§ To do
All lines from the one containing "camera: 140 degrees right, 20 degrees up" down to the one containing "(249, 335) = (563, 243): purple", both ends included, are to be given again exactly; omit the rest of the listing below.

§ Data supplied
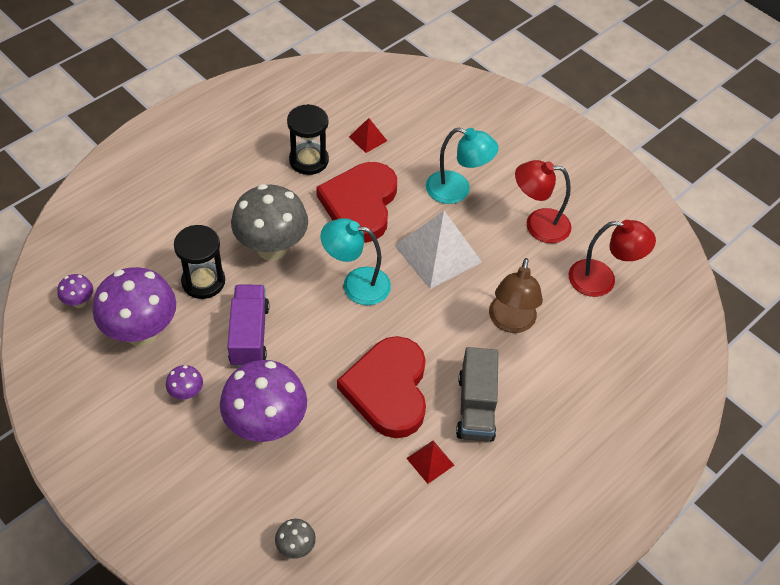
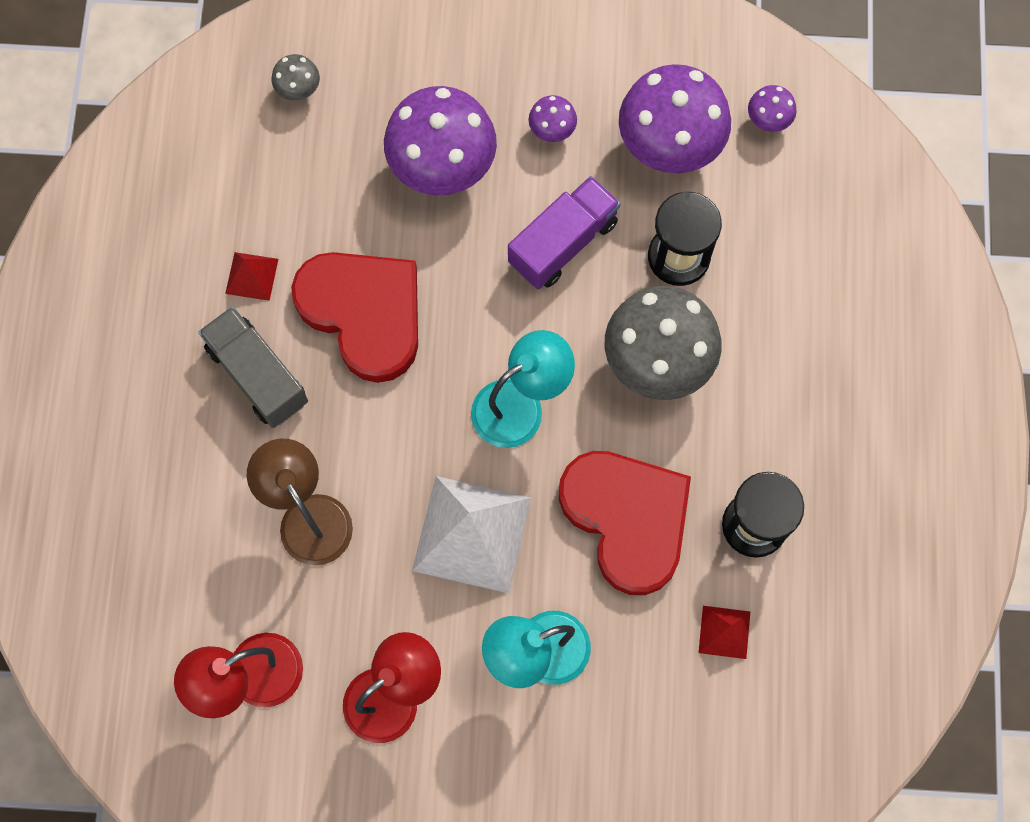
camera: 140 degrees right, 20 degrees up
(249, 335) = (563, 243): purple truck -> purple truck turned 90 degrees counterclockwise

---

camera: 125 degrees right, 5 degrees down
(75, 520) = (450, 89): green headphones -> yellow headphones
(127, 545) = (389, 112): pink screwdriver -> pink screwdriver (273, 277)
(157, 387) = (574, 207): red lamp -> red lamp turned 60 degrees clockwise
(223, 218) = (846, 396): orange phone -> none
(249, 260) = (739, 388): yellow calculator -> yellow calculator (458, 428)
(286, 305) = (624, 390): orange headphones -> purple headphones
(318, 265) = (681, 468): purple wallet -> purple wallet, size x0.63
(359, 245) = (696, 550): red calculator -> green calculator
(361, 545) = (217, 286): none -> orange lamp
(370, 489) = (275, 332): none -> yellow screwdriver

==

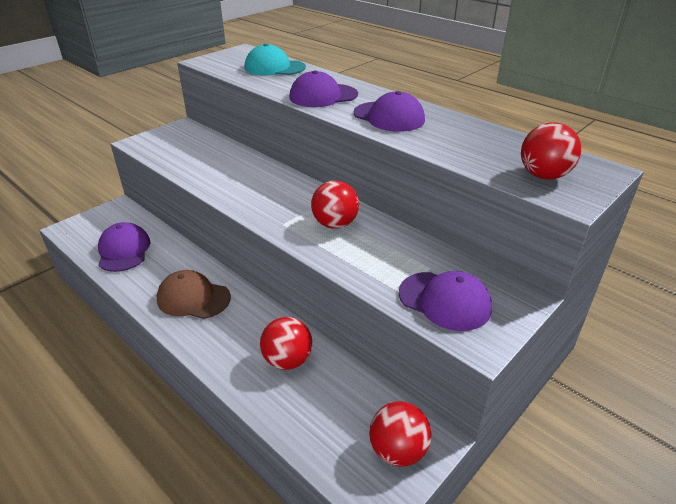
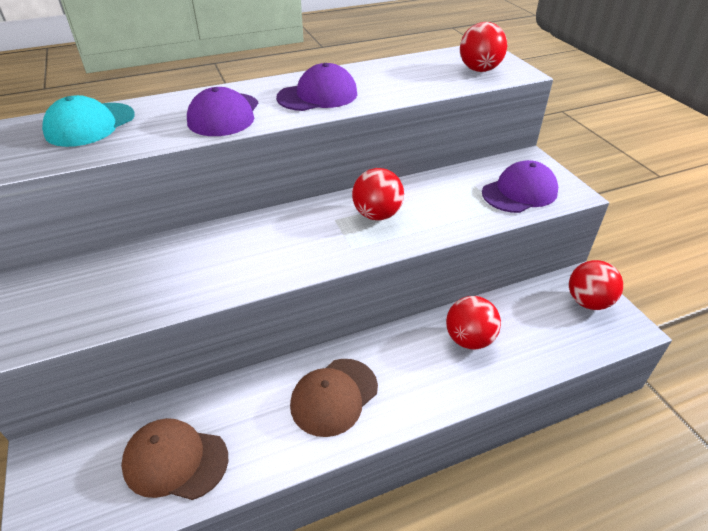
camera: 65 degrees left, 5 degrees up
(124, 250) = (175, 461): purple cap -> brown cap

§ Your response
camera: 140 degrees right, 20 degrees up
(249, 335) = (563, 243): purple truck -> purple truck turned 90 degrees counterclockwise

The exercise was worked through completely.